* [What is expected]
When you reach the line with "camera: 15 degrees left, 5 degrees up" in the listing below, transcribe it and each line after it up to and including the line with "(386, 526) = (444, 398): purple", exactly and with nothing else.
══ Data records ══
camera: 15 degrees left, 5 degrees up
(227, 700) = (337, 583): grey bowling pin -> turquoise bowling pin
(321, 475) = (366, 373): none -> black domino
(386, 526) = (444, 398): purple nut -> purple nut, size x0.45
═══
══ Data records ══
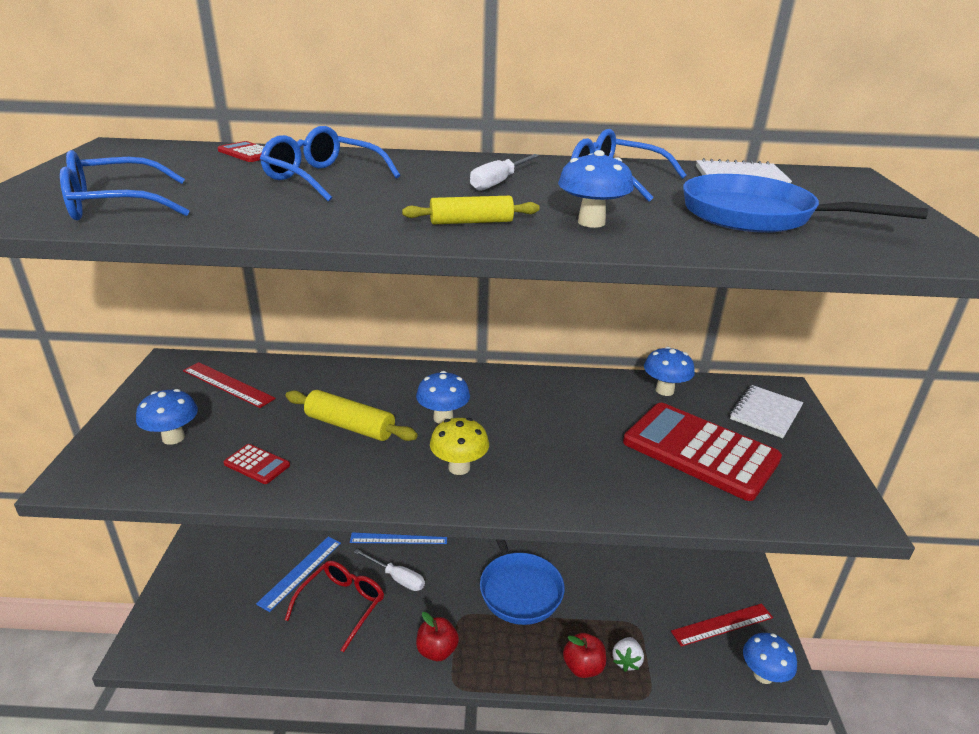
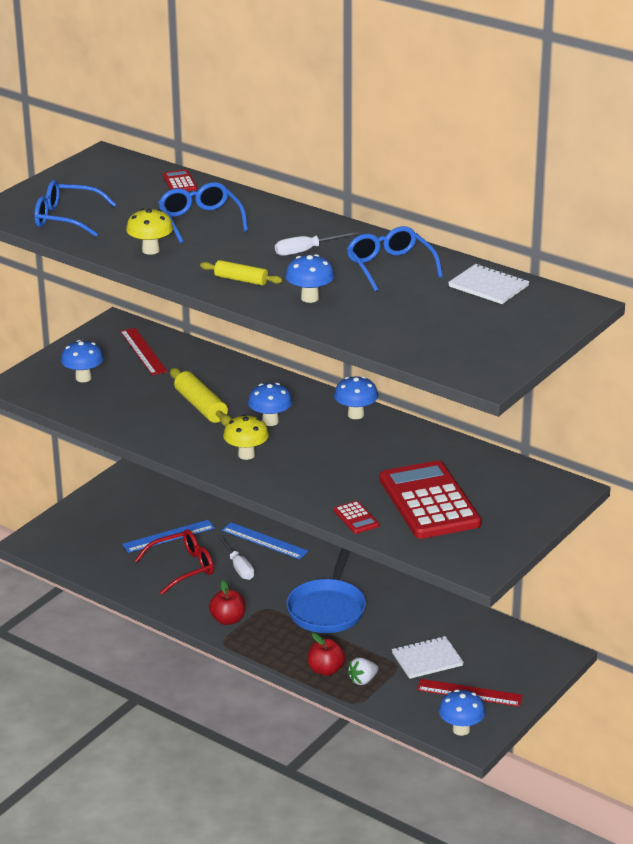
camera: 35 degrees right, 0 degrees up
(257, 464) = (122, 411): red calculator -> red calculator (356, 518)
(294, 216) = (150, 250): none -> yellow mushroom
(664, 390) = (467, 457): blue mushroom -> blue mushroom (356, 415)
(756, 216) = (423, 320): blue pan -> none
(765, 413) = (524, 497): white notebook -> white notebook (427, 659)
═══
* [Answer to the problem]
camera: 15 degrees left, 5 degrees up
(227, 700) = (337, 583): grey bowling pin -> turquoise bowling pin
(321, 475) = (366, 373): none -> black domino
(386, 526) = (444, 398): purple nut -> purple nut, size x0.45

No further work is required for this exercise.